*** Begin section ***

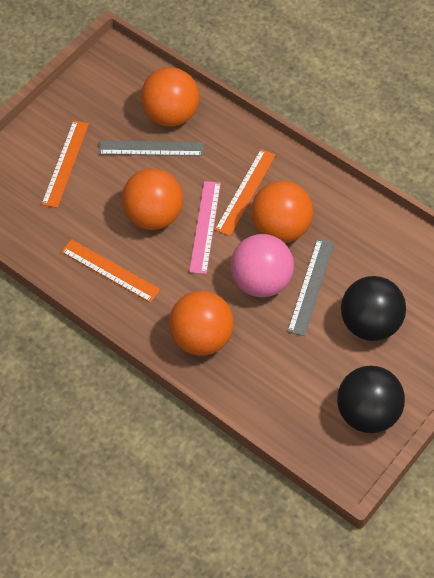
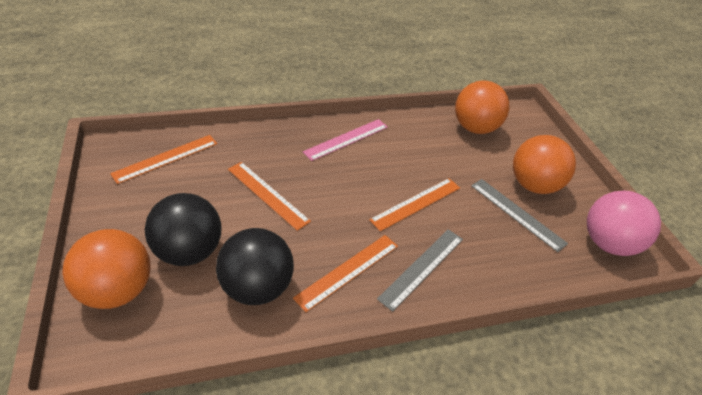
orange ball: 4 -> 3
orange ruler: 3 -> 4

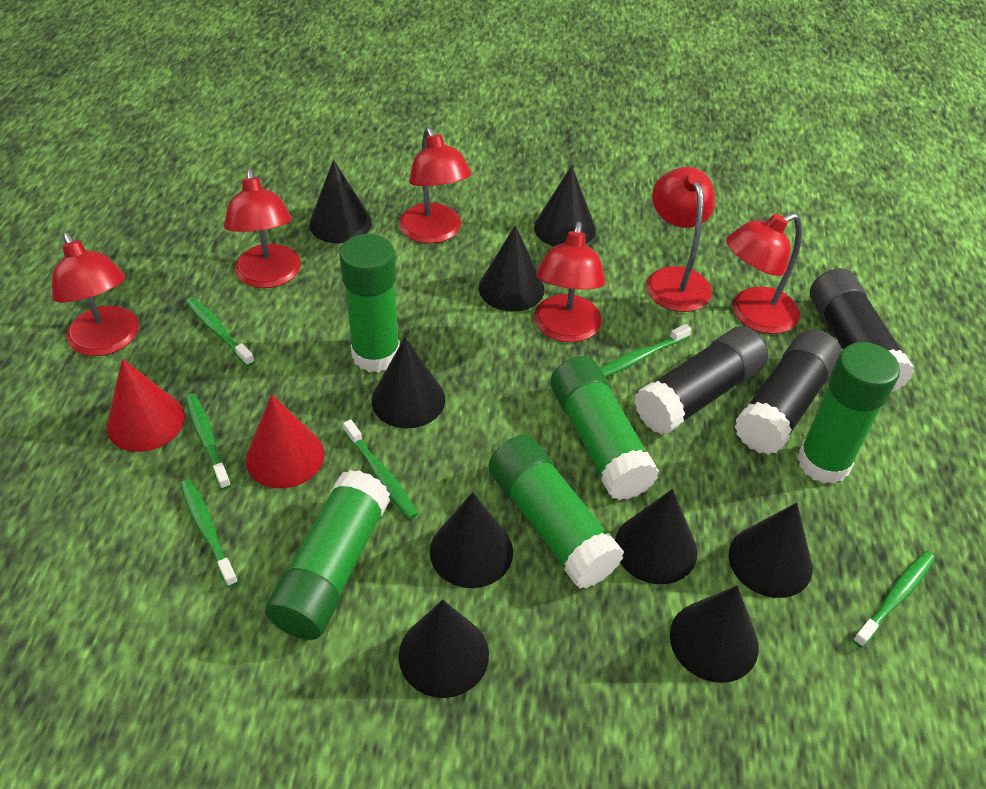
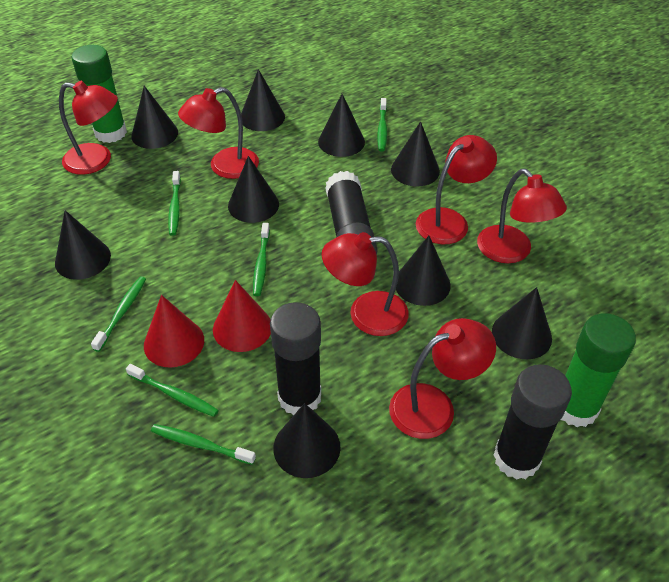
green glue stick: 5 -> 2

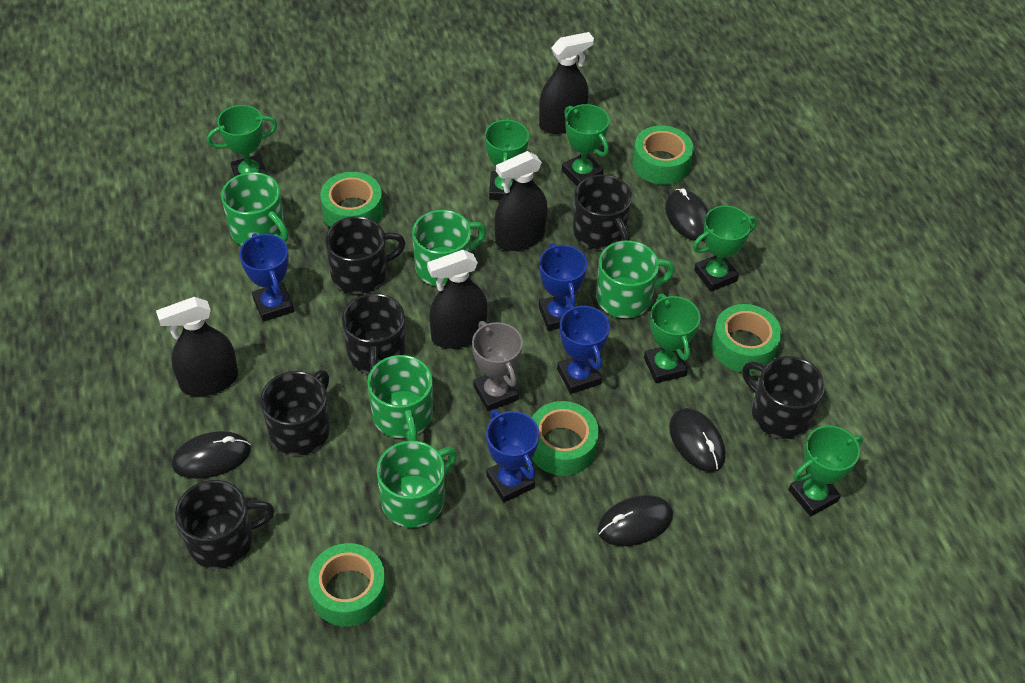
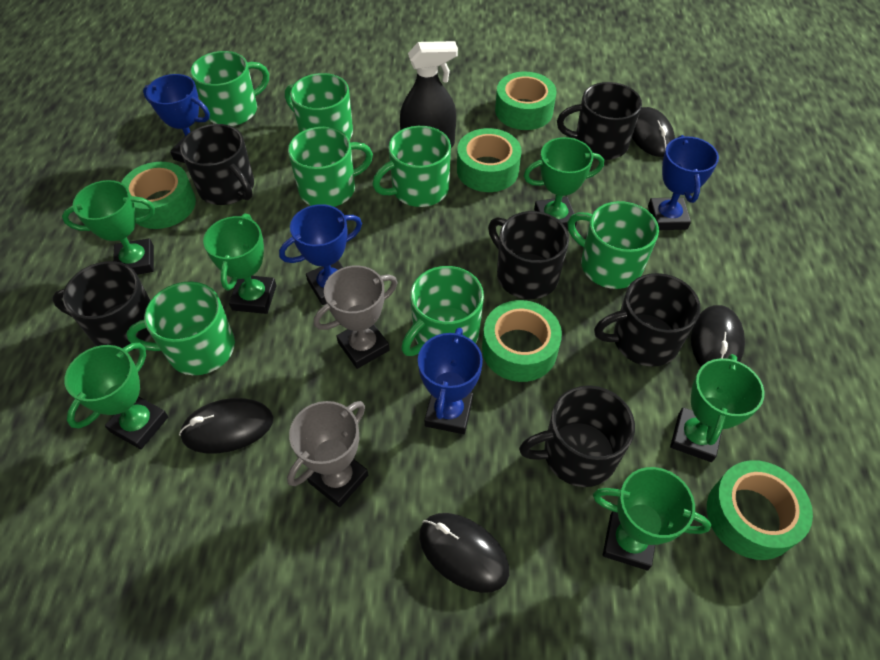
black spray bottle: 4 -> 1
green mug: 5 -> 7
grey trophy: 1 -> 2

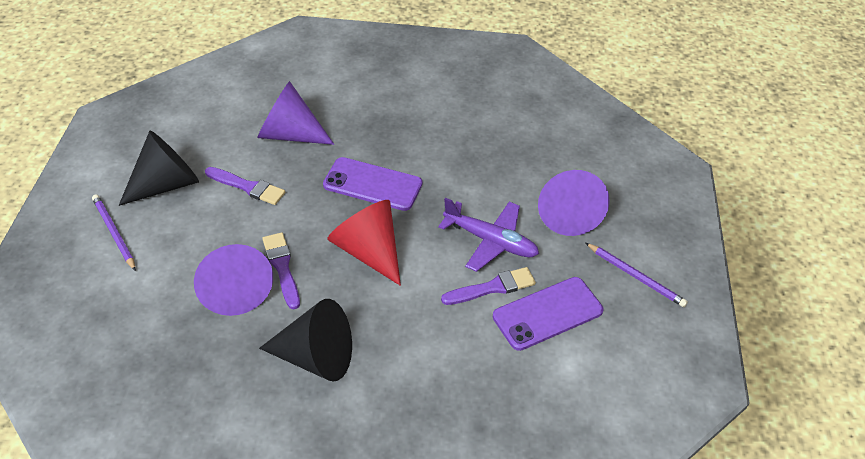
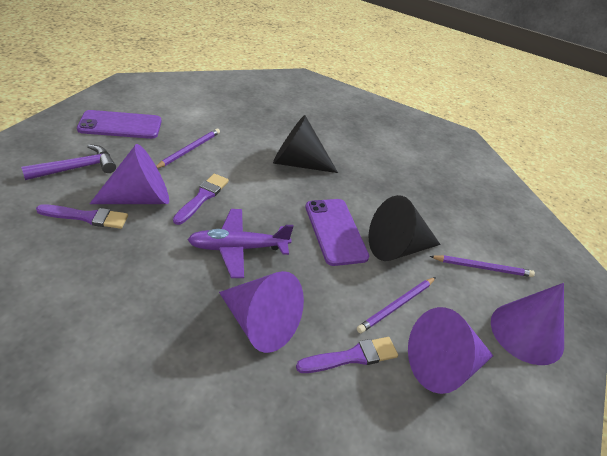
purple cone: 3 -> 4
purple hammer: 0 -> 1
purple pencil: 2 -> 3
red cone: 1 -> 0

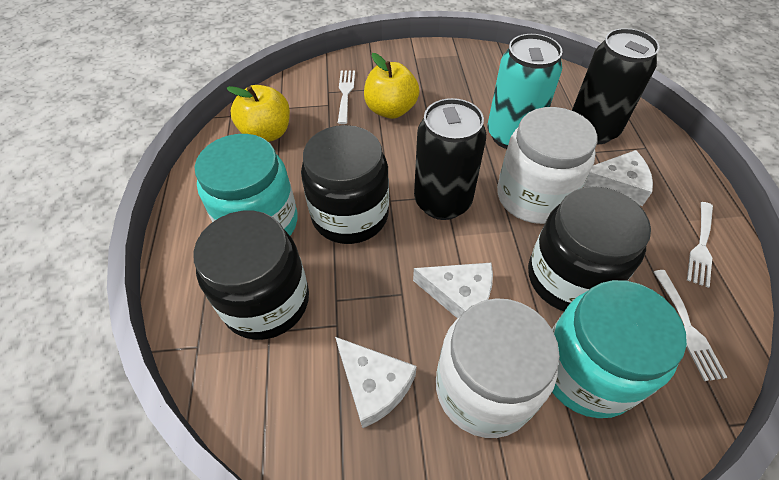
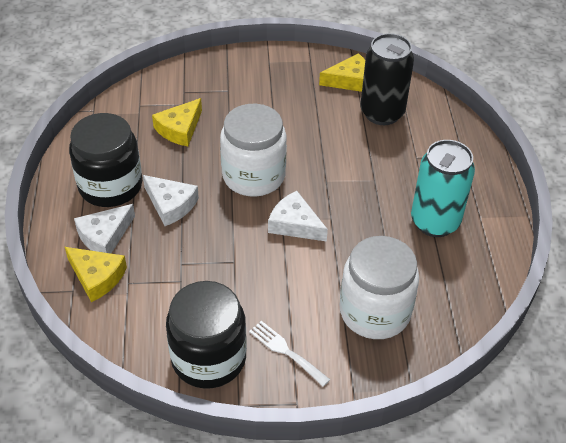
black can: 2 -> 1
black jar: 3 -> 2
turquoise jar: 2 -> 0
white fork: 3 -> 1
yellow apple: 2 -> 0
yellow cheese: 0 -> 3

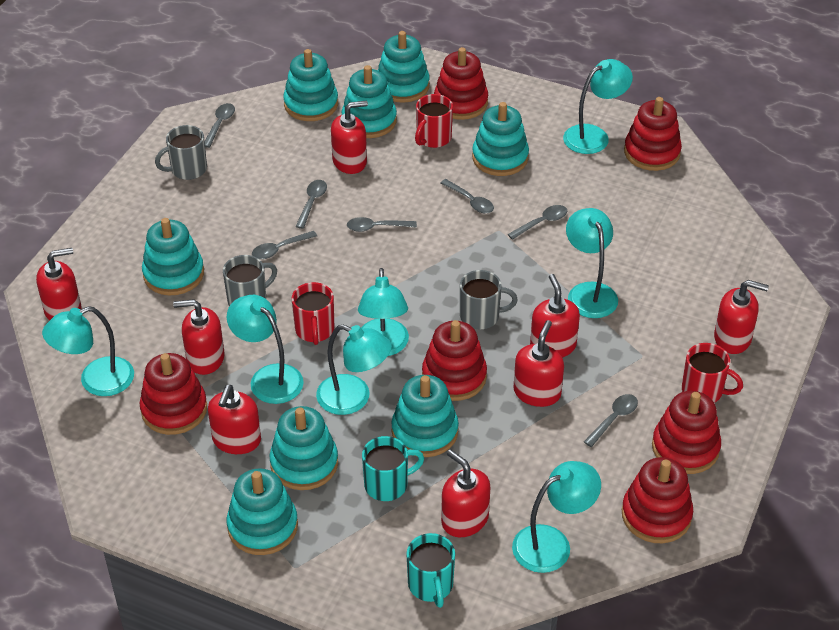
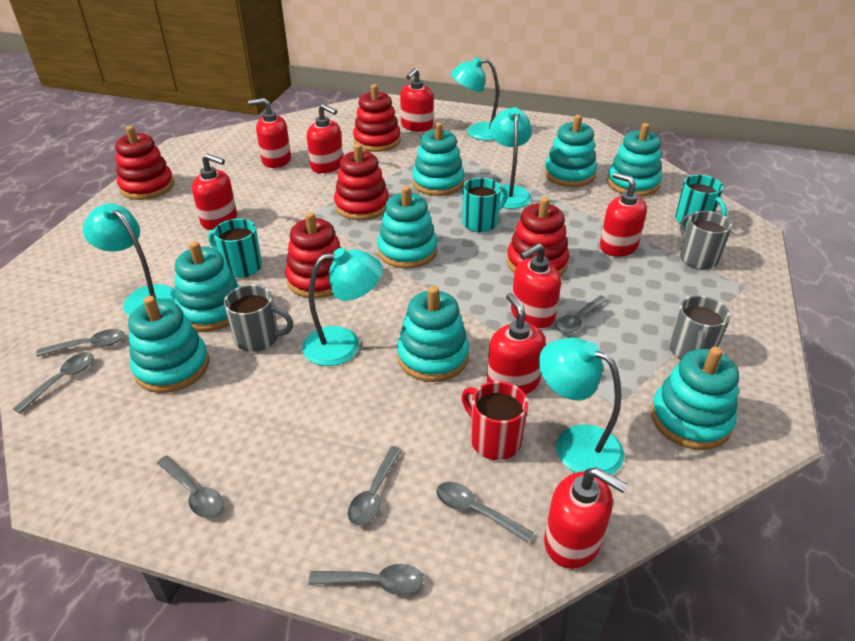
red mug: 3 -> 1
red stacking toy: 6 -> 5
turquoise lamp: 7 -> 5
turquoise mug: 2 -> 3

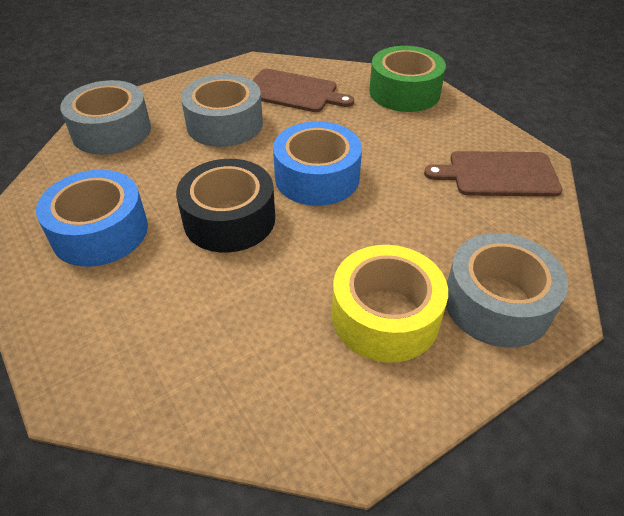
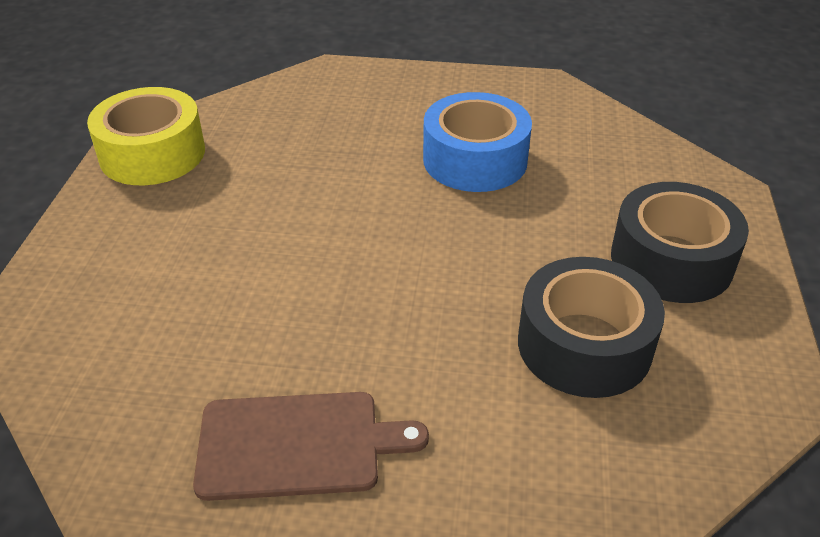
black tape: 1 -> 2
blue tape: 2 -> 1
brown cutting board: 2 -> 1
green tape: 1 -> 0
grey tape: 3 -> 0

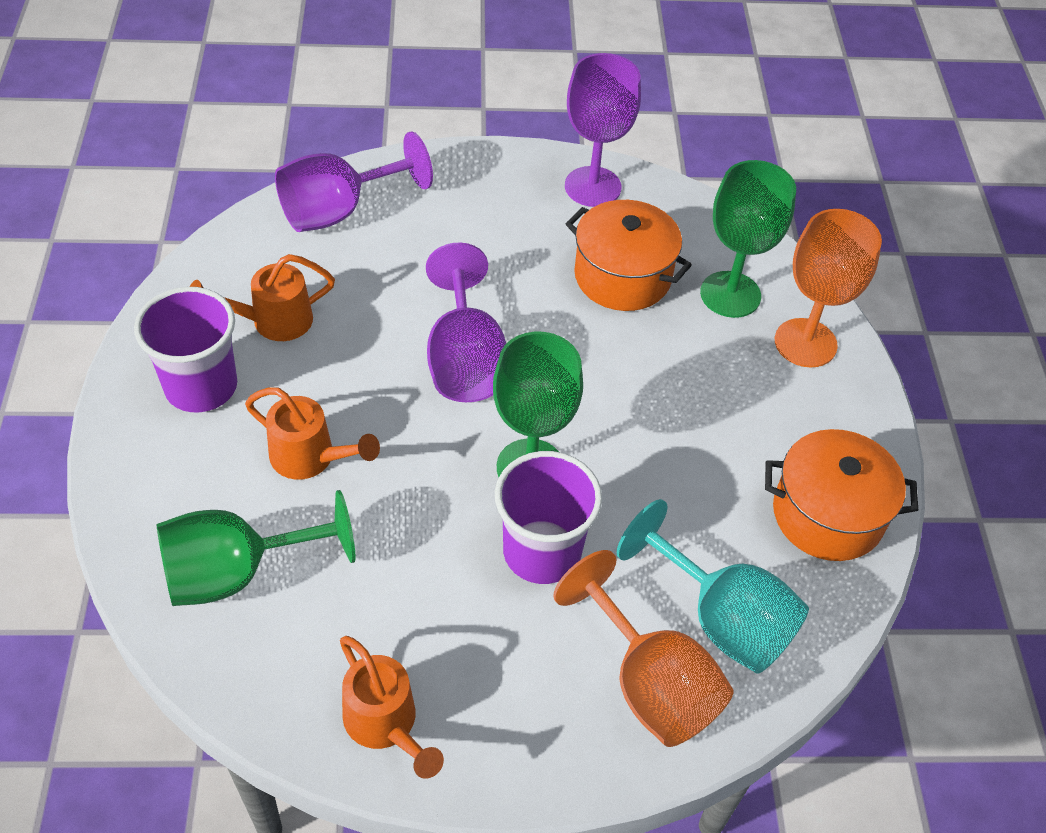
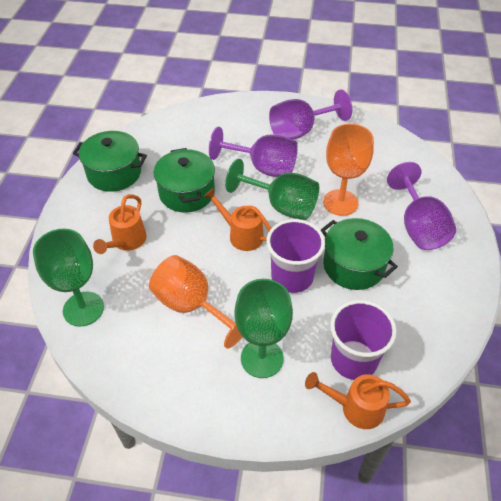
green pot: 0 -> 3
orange pot: 2 -> 0
turquoise goblet: 1 -> 0

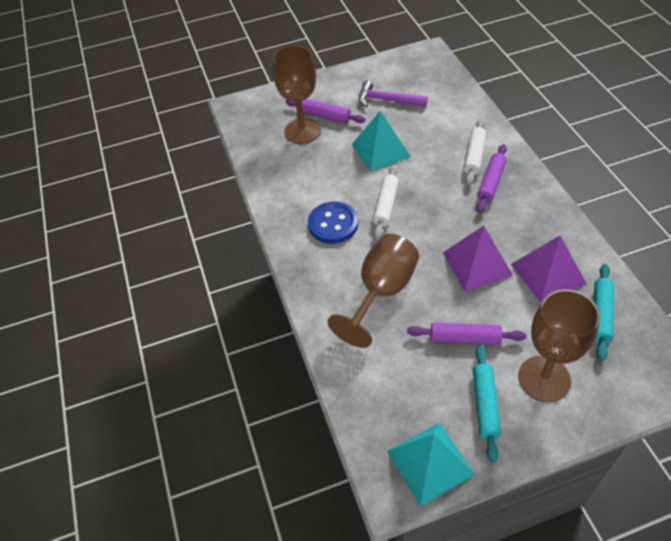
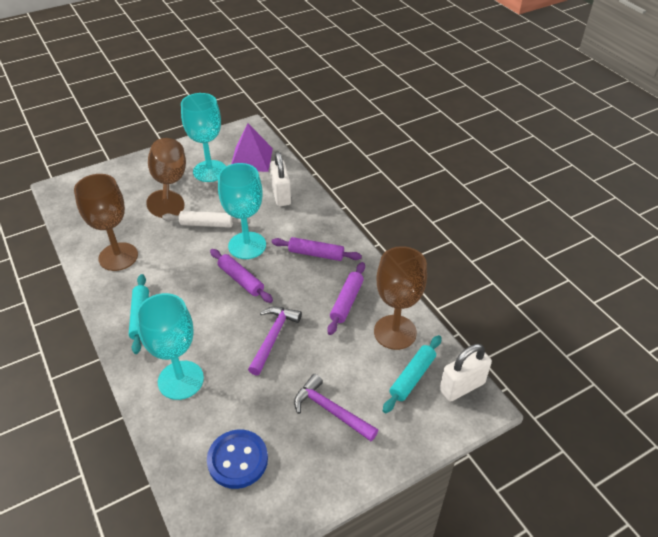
purple hammer: 1 -> 2
purple pyramid: 2 -> 1
turquoise goblet: 0 -> 3
turquoise pyramid: 2 -> 0
white padlock: 0 -> 2
white rolling pin: 2 -> 1

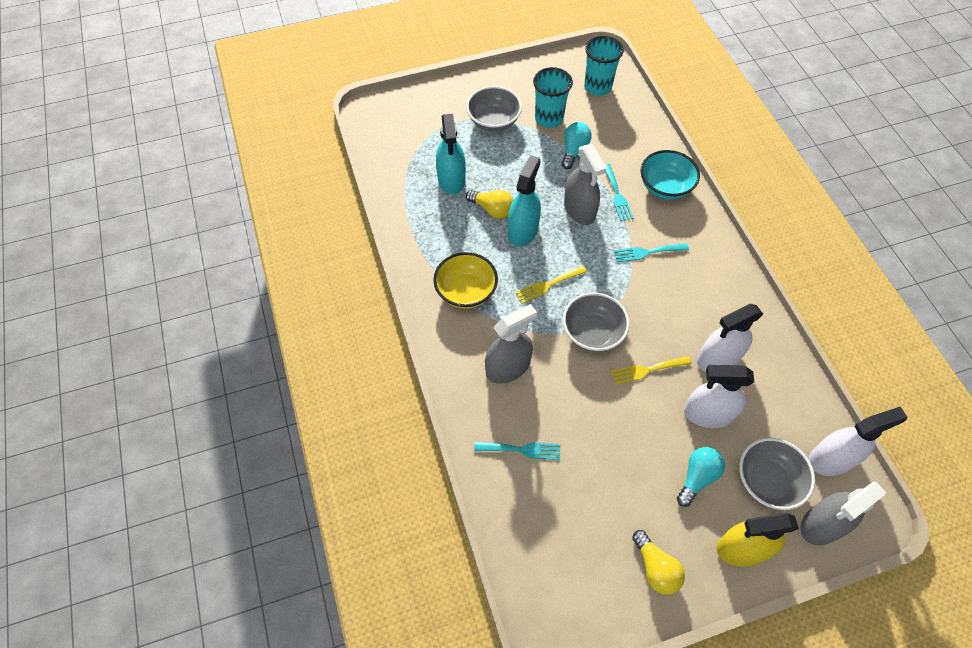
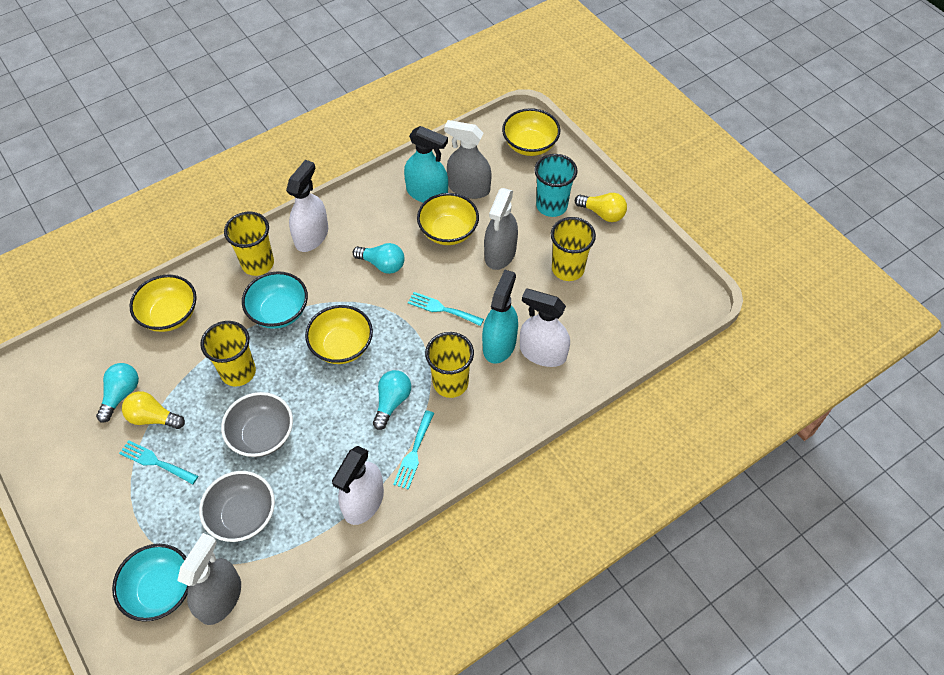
grey bowl: 3 -> 2
turquoise bowl: 1 -> 2
turquoise cup: 2 -> 1
turquoise light bulb: 2 -> 3
yellow bowl: 1 -> 4
yellow cup: 0 -> 4
yellow fork: 2 -> 0
yellow spray bottle: 1 -> 0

*** End section ***

### Instructions for the task
A word-for-word copy of the listing is needed, with no pictures in it.

### Written answer
orange ball: 4 -> 3
orange ruler: 3 -> 4

green glue stick: 5 -> 2

black spray bottle: 4 -> 1
green mug: 5 -> 7
grey trophy: 1 -> 2

purple cone: 3 -> 4
purple hammer: 0 -> 1
purple pencil: 2 -> 3
red cone: 1 -> 0

black can: 2 -> 1
black jar: 3 -> 2
turquoise jar: 2 -> 0
white fork: 3 -> 1
yellow apple: 2 -> 0
yellow cheese: 0 -> 3

red mug: 3 -> 1
red stacking toy: 6 -> 5
turquoise lamp: 7 -> 5
turquoise mug: 2 -> 3

black tape: 1 -> 2
blue tape: 2 -> 1
brown cutting board: 2 -> 1
green tape: 1 -> 0
grey tape: 3 -> 0

green pot: 0 -> 3
orange pot: 2 -> 0
turquoise goblet: 1 -> 0

purple hammer: 1 -> 2
purple pyramid: 2 -> 1
turquoise goblet: 0 -> 3
turquoise pyramid: 2 -> 0
white padlock: 0 -> 2
white rolling pin: 2 -> 1

grey bowl: 3 -> 2
turquoise bowl: 1 -> 2
turquoise cup: 2 -> 1
turquoise light bulb: 2 -> 3
yellow bowl: 1 -> 4
yellow cup: 0 -> 4
yellow fork: 2 -> 0
yellow spray bottle: 1 -> 0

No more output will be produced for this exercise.